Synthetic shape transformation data
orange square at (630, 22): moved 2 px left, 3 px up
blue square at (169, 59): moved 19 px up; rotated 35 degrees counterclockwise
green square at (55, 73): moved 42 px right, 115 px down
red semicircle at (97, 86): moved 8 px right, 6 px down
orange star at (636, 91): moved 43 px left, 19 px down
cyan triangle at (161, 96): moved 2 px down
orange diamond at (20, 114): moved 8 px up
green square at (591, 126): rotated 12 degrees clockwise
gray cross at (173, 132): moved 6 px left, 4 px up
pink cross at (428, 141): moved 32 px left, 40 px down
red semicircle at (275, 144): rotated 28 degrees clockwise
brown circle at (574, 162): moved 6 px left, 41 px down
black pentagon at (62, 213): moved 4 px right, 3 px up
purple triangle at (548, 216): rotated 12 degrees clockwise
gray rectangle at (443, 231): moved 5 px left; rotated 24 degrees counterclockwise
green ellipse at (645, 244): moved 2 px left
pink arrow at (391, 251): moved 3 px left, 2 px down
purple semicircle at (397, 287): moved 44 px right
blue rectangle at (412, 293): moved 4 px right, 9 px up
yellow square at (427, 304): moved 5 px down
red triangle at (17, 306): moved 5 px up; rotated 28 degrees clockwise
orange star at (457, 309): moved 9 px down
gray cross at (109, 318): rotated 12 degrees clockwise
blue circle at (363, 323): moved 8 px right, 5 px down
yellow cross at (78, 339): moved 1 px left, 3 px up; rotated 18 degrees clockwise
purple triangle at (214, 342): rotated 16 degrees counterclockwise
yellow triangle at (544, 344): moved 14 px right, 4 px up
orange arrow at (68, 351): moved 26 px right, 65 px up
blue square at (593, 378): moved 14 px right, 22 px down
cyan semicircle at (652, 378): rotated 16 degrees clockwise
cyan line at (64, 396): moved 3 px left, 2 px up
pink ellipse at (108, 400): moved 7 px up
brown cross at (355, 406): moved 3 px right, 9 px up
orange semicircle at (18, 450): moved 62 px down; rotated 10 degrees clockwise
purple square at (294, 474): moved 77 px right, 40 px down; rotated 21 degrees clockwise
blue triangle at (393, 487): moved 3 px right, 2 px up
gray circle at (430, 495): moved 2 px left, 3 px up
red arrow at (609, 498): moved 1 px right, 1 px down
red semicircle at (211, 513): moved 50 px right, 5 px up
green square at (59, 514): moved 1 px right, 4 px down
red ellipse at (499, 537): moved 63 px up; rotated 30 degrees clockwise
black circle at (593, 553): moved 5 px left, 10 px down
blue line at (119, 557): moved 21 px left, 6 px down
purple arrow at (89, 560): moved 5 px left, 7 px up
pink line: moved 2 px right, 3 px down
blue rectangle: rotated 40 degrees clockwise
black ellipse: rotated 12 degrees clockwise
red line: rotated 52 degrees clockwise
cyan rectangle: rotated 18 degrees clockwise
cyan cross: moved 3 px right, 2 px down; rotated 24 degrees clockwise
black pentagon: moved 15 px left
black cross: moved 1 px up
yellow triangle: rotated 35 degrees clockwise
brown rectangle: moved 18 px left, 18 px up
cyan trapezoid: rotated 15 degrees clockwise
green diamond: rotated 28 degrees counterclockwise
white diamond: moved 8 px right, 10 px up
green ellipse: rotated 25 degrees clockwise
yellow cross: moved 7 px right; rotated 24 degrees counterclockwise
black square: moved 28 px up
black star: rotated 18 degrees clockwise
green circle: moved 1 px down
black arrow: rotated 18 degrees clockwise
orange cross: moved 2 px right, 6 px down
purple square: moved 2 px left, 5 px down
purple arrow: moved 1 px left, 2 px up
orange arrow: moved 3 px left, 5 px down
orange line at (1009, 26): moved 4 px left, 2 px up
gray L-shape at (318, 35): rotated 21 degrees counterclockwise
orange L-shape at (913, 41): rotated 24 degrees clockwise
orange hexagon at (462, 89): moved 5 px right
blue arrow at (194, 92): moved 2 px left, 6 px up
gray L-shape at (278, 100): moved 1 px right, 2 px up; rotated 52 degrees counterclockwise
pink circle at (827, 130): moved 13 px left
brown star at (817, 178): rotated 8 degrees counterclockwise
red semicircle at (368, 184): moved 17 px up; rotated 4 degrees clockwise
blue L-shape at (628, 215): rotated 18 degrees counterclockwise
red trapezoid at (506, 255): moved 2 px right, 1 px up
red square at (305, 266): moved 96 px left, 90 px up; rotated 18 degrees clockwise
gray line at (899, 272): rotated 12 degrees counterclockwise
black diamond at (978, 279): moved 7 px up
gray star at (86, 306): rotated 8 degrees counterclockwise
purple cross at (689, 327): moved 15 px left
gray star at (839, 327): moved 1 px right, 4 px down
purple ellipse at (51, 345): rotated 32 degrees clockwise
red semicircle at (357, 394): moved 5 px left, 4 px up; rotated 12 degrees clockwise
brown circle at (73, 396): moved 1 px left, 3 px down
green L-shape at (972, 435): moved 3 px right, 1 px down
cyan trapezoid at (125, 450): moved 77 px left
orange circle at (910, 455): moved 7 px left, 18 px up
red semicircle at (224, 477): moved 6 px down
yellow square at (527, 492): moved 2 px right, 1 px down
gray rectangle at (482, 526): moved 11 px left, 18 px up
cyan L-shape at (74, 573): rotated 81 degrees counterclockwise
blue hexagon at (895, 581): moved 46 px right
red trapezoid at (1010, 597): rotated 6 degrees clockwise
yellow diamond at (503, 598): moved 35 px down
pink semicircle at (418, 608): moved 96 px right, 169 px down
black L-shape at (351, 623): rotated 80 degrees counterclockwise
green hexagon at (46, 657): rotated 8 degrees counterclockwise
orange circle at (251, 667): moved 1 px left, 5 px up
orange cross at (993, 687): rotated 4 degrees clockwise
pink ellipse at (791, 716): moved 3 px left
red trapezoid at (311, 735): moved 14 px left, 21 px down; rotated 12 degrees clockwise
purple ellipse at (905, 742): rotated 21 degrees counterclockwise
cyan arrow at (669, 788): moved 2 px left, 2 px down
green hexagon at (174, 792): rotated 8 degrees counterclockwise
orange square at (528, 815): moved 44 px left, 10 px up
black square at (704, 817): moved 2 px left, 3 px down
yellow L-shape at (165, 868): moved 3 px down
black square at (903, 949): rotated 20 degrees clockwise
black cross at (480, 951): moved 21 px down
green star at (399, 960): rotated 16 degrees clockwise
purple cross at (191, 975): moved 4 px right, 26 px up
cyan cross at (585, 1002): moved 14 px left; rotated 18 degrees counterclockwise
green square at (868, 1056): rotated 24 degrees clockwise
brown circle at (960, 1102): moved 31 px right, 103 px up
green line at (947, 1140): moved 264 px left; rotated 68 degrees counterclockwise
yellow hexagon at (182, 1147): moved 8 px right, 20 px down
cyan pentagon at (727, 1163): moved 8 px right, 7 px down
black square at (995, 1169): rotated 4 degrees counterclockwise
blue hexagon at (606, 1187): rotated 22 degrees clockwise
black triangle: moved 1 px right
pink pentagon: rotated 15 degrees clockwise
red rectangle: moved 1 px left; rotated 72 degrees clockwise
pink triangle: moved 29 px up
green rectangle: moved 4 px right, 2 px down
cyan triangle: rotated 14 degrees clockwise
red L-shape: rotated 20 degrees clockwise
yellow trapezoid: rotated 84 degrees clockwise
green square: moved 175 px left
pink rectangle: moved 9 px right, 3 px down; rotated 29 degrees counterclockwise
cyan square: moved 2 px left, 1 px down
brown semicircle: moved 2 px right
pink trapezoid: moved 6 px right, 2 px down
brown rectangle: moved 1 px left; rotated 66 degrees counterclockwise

● EXERCISE BRIEF: Search the records above for the string "arrow" and copy each line that holds it.

● REPLY:
pink arrow at (391, 251): moved 3 px left, 2 px down
orange arrow at (68, 351): moved 26 px right, 65 px up
red arrow at (609, 498): moved 1 px right, 1 px down
purple arrow at (89, 560): moved 5 px left, 7 px up
black arrow: rotated 18 degrees clockwise
purple arrow: moved 1 px left, 2 px up
orange arrow: moved 3 px left, 5 px down
blue arrow at (194, 92): moved 2 px left, 6 px up
cyan arrow at (669, 788): moved 2 px left, 2 px down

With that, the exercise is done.